→ **Exercise**
Exactly the lines below from the one with "U1: LM350 -> LD1086" up to and including the one with "R205: 2k (N6, N9) -> 2k (N6, VA)" make up the answer, with nothing else added.

------------------------------------

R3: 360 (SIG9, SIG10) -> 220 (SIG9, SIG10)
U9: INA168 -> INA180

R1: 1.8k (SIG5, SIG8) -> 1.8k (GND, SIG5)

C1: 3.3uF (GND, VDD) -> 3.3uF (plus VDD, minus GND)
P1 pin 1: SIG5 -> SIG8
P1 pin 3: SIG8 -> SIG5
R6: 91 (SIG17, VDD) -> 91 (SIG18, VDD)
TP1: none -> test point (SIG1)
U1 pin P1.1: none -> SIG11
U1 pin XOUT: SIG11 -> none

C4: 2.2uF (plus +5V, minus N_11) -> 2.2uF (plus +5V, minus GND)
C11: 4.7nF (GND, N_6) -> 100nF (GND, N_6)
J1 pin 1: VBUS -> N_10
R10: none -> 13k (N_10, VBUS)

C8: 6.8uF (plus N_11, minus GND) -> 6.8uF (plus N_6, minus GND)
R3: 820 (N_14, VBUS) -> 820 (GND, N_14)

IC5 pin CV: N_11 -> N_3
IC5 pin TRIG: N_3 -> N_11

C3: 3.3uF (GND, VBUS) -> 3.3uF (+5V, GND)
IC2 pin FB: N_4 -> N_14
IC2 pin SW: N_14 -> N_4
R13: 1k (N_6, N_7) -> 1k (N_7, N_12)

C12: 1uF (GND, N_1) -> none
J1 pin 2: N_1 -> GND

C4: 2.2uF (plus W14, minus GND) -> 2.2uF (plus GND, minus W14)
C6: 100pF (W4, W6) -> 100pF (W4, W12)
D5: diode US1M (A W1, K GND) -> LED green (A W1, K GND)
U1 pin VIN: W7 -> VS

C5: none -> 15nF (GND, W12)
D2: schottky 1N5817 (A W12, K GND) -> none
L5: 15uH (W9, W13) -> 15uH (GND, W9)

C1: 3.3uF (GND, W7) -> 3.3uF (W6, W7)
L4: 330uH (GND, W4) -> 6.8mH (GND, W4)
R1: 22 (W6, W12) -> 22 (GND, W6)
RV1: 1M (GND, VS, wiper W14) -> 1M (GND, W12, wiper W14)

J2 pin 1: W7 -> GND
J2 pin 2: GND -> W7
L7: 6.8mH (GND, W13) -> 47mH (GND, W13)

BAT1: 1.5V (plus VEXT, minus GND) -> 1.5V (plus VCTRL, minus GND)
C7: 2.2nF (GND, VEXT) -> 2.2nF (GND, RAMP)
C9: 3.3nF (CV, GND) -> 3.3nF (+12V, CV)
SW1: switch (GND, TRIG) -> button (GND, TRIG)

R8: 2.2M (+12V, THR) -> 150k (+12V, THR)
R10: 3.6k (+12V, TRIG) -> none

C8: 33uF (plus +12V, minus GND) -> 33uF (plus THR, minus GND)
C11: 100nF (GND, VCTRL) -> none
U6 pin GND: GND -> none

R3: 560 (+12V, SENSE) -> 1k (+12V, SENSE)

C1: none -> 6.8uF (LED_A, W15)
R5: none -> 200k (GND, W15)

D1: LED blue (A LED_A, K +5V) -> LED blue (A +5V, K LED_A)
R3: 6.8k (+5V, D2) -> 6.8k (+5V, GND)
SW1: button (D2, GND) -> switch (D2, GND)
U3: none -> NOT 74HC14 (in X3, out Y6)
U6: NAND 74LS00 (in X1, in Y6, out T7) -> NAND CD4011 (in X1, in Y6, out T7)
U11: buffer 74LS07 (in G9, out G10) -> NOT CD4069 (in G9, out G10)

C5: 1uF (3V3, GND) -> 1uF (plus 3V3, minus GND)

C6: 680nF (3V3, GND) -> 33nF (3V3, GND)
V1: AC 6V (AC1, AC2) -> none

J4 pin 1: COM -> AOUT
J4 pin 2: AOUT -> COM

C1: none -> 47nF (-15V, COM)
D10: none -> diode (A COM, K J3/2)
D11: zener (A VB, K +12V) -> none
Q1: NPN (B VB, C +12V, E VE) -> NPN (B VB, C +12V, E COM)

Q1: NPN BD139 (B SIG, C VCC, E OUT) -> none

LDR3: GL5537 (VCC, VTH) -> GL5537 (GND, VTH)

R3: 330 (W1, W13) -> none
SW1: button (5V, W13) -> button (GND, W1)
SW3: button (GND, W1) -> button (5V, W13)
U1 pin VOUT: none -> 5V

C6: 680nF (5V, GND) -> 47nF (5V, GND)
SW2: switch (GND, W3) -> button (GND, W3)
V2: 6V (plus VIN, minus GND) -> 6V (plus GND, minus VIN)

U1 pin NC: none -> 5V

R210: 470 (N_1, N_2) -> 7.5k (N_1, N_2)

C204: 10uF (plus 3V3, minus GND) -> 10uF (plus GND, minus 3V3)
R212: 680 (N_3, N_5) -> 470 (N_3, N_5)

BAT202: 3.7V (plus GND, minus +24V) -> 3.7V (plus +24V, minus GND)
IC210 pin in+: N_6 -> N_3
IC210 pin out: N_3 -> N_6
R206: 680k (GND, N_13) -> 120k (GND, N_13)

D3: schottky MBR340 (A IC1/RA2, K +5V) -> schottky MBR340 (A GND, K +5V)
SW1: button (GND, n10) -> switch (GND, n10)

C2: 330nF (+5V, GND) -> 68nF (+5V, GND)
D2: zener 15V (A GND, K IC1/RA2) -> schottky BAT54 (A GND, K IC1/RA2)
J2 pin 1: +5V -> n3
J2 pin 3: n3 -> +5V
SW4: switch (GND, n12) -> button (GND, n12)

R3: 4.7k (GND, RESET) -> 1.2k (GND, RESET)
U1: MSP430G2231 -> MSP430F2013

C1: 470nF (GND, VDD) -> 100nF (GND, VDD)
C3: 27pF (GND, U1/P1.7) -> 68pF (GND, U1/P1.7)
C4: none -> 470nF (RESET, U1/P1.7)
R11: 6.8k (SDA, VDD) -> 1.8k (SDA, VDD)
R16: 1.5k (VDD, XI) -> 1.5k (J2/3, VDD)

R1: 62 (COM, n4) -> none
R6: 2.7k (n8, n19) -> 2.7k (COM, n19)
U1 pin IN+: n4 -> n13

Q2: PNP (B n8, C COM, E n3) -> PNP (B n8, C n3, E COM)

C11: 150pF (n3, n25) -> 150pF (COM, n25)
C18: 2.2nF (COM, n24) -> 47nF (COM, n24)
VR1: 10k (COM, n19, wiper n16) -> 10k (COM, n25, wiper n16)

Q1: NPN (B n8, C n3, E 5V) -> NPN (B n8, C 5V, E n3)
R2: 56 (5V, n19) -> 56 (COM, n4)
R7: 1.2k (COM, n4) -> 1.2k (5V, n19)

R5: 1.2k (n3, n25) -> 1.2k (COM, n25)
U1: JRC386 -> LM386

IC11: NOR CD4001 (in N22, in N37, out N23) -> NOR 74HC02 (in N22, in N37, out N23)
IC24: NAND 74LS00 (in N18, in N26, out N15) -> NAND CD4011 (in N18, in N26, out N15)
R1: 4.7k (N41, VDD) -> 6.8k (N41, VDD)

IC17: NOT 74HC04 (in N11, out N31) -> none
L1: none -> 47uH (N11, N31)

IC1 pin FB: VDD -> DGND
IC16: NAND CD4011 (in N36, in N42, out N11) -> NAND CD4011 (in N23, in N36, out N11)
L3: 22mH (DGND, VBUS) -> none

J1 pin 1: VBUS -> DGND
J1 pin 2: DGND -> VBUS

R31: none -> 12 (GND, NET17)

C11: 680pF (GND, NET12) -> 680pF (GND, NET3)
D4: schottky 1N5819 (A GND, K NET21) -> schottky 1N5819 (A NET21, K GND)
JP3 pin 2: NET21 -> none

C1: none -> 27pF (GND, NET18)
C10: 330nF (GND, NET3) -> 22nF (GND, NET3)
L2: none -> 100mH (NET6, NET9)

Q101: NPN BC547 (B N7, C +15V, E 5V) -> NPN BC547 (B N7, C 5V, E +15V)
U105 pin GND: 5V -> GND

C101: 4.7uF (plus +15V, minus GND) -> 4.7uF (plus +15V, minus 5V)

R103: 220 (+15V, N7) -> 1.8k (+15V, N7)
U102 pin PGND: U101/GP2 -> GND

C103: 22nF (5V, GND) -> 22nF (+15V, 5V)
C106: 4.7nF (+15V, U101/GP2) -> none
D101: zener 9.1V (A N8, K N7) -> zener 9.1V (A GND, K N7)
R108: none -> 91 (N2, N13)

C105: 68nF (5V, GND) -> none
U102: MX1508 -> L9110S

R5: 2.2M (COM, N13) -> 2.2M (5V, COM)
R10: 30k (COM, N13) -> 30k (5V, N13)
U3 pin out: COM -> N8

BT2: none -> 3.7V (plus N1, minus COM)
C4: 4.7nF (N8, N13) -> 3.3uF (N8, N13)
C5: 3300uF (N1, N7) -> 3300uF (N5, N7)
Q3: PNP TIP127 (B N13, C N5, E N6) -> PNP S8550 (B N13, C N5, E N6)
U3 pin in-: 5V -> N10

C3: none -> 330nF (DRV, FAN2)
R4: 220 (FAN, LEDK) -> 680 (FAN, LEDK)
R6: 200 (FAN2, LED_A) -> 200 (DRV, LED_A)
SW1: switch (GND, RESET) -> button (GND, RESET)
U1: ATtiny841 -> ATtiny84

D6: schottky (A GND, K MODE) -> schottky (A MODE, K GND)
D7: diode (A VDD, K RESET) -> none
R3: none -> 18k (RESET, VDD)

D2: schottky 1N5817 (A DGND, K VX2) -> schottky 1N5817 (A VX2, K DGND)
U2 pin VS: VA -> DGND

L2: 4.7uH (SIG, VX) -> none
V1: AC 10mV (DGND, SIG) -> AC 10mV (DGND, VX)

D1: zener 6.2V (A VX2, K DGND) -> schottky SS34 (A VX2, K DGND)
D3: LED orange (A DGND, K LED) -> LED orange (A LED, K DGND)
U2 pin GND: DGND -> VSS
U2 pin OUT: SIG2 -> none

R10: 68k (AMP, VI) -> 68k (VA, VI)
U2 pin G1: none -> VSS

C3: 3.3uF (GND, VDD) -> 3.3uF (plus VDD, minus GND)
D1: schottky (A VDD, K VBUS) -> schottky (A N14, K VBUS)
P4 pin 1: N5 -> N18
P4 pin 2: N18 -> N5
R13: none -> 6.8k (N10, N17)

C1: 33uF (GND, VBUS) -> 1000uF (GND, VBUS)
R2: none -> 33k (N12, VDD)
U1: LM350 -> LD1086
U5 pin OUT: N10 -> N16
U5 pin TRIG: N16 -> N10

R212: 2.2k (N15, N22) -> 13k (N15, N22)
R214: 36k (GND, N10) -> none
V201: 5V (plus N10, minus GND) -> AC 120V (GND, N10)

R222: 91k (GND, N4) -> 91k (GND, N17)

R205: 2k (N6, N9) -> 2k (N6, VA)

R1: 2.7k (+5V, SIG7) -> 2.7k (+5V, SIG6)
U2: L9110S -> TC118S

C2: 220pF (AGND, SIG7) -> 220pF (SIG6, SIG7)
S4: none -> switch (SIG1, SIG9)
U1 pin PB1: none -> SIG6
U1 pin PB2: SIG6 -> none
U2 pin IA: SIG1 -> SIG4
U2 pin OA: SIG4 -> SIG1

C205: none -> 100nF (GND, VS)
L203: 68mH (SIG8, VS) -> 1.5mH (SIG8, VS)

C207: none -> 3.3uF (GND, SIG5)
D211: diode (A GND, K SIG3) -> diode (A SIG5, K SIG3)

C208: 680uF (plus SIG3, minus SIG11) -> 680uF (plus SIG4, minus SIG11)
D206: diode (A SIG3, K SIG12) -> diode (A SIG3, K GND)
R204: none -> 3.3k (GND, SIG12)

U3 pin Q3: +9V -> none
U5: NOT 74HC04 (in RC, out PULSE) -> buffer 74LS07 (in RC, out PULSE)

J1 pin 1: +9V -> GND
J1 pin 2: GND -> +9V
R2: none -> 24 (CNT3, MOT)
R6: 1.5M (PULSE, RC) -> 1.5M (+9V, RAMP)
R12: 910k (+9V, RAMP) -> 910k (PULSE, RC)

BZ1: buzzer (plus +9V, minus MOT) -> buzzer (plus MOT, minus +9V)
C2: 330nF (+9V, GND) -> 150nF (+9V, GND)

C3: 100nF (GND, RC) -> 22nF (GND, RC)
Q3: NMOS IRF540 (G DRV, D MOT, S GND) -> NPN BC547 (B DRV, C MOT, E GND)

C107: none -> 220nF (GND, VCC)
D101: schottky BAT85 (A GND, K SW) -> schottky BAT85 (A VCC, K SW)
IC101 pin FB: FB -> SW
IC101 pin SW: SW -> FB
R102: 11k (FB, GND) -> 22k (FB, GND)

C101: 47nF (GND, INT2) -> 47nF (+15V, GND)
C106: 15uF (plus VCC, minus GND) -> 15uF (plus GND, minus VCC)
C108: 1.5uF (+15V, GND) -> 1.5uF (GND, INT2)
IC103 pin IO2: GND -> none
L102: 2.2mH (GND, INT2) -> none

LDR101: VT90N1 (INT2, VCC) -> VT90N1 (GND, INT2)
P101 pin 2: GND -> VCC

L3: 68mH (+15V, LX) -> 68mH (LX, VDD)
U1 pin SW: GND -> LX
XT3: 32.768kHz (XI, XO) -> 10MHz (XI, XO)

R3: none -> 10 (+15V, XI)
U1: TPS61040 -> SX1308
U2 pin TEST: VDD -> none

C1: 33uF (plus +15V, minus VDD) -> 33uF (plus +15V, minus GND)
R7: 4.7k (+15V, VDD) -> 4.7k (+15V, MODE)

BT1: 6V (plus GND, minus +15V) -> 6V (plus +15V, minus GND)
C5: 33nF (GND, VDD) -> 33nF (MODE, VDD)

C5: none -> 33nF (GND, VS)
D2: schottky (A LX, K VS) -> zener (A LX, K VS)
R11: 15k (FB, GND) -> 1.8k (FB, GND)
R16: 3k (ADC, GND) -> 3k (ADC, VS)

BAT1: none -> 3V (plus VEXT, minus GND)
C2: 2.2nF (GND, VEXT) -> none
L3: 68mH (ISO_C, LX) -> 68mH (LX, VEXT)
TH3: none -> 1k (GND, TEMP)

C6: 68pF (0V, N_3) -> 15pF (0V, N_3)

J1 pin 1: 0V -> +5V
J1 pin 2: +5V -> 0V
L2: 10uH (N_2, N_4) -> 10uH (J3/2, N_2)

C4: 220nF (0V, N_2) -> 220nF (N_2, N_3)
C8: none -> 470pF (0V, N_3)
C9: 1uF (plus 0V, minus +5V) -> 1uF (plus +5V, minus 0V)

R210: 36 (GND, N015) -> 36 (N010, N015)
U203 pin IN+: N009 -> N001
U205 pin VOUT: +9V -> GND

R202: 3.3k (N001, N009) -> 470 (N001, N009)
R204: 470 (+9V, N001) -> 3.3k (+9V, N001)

------------------------------------

→ **Answer to the exercise**
U1: LM350 -> LD1086
U5 pin OUT: N10 -> N16
U5 pin TRIG: N16 -> N10

R212: 2.2k (N15, N22) -> 13k (N15, N22)
R214: 36k (GND, N10) -> none
V201: 5V (plus N10, minus GND) -> AC 120V (GND, N10)

R222: 91k (GND, N4) -> 91k (GND, N17)

R205: 2k (N6, N9) -> 2k (N6, VA)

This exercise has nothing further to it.